* _Work required_:
Run through the records and, wherever a line holds the word "arrow", return that line.
===== Data to use =====
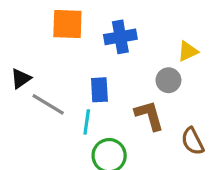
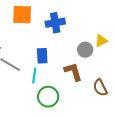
yellow triangle: (188, 51) -> (101, 41), moved

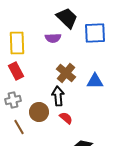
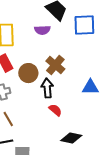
blue triangle: (95, 81) -> (90, 87), moved
brown circle: (39, 112) -> (28, 73), moved

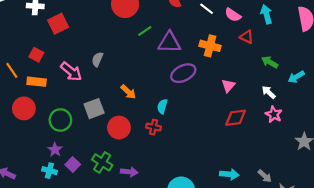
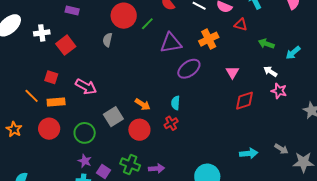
green line: (145, 31) -> (147, 24), moved
orange cross: (210, 46) -> (209, 39), turned -30
gray semicircle: (97, 59) -> (107, 40), moved
orange arrow: (128, 92) -> (143, 104), moved
red cross: (154, 127) -> (171, 123), turned -32

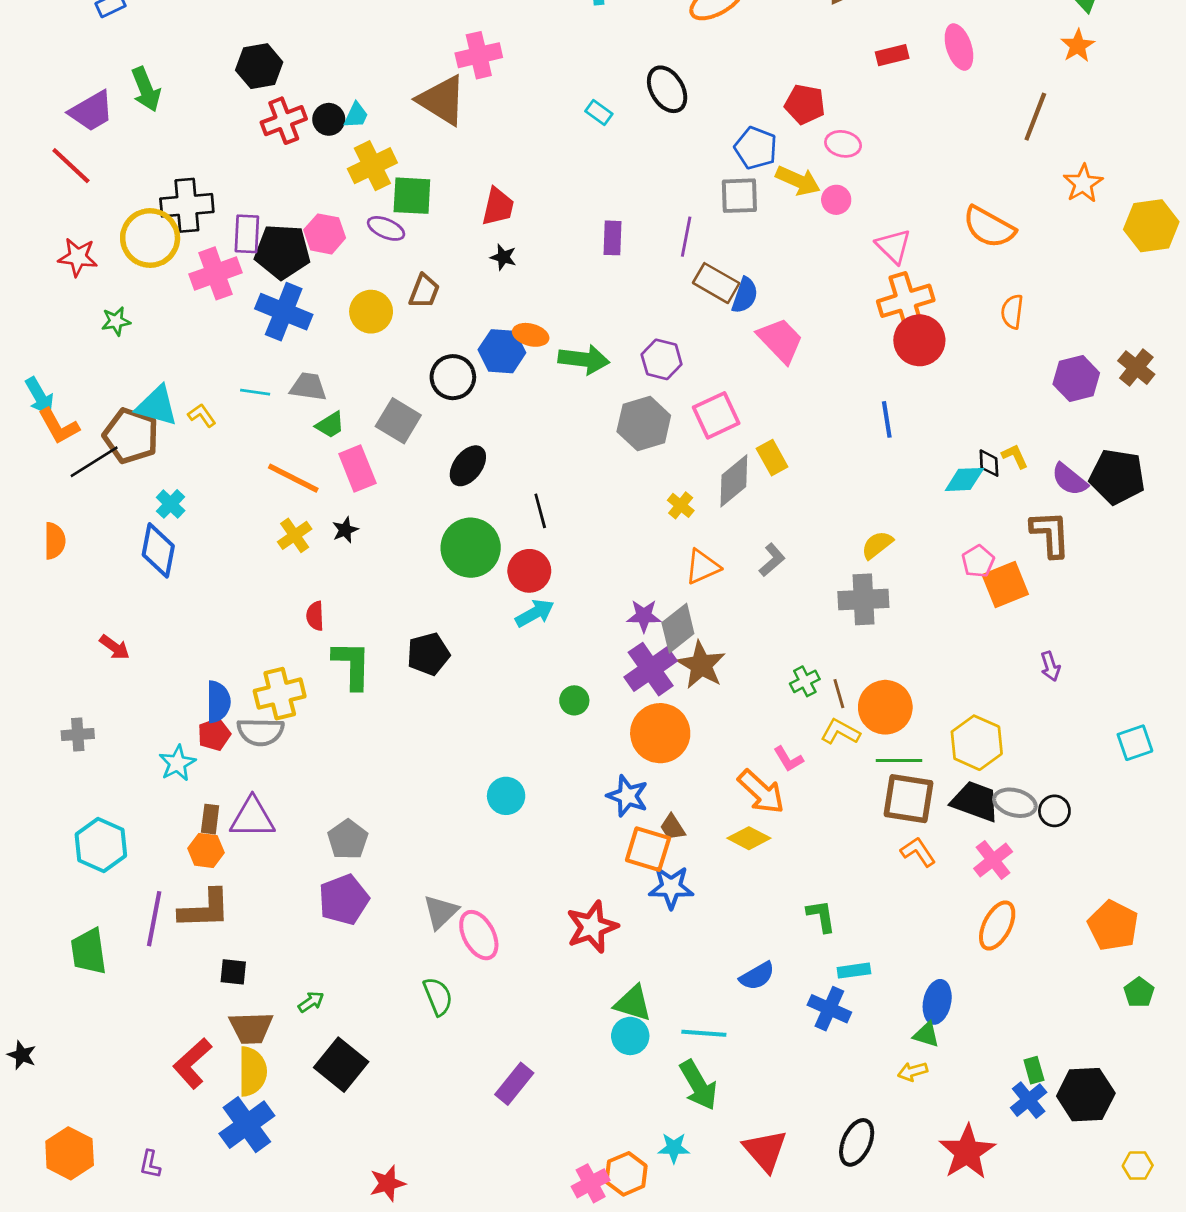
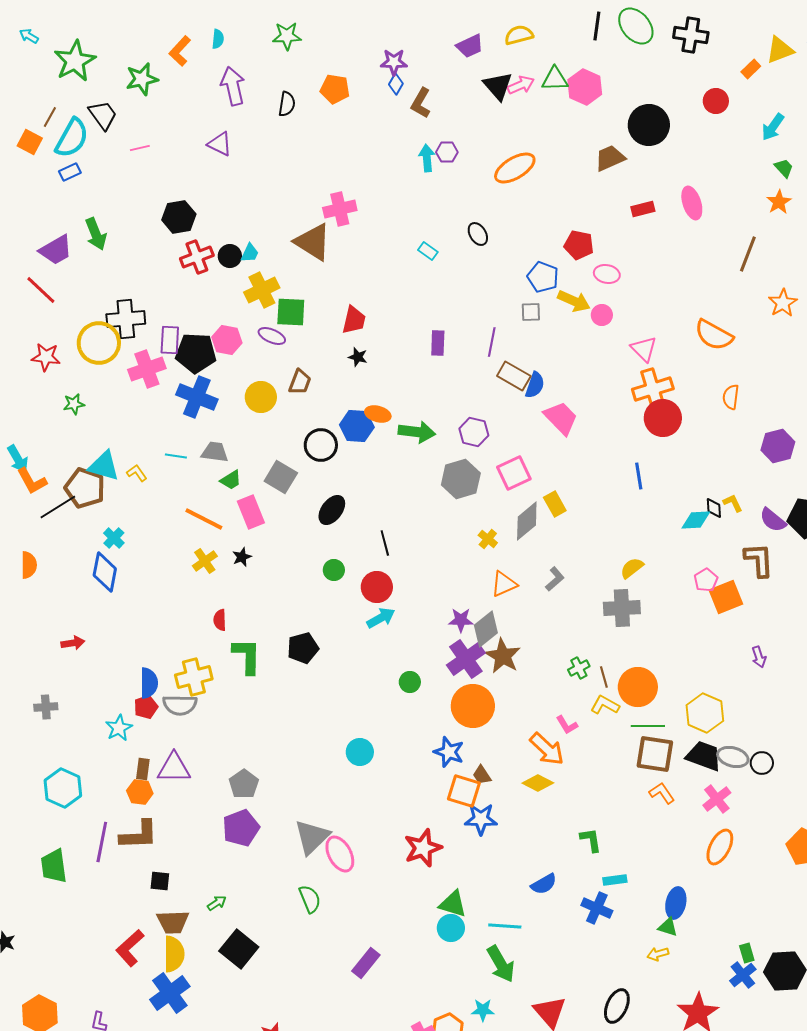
black ellipse: (667, 89) -> (478, 234), size x0.7
gray square: (739, 196) -> (531, 312), size x0.7
green circle: (471, 548) -> (334, 570), size x0.5
red arrow: (115, 647) -> (73, 643), turned -45
gray triangle: (441, 912) -> (312, 837), size x1.4

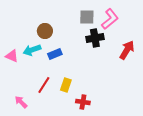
=====
* _Output of the task_:
orange arrow: (128, 92) -> (143, 104), moved
red arrow: (115, 647) -> (73, 643), turned -45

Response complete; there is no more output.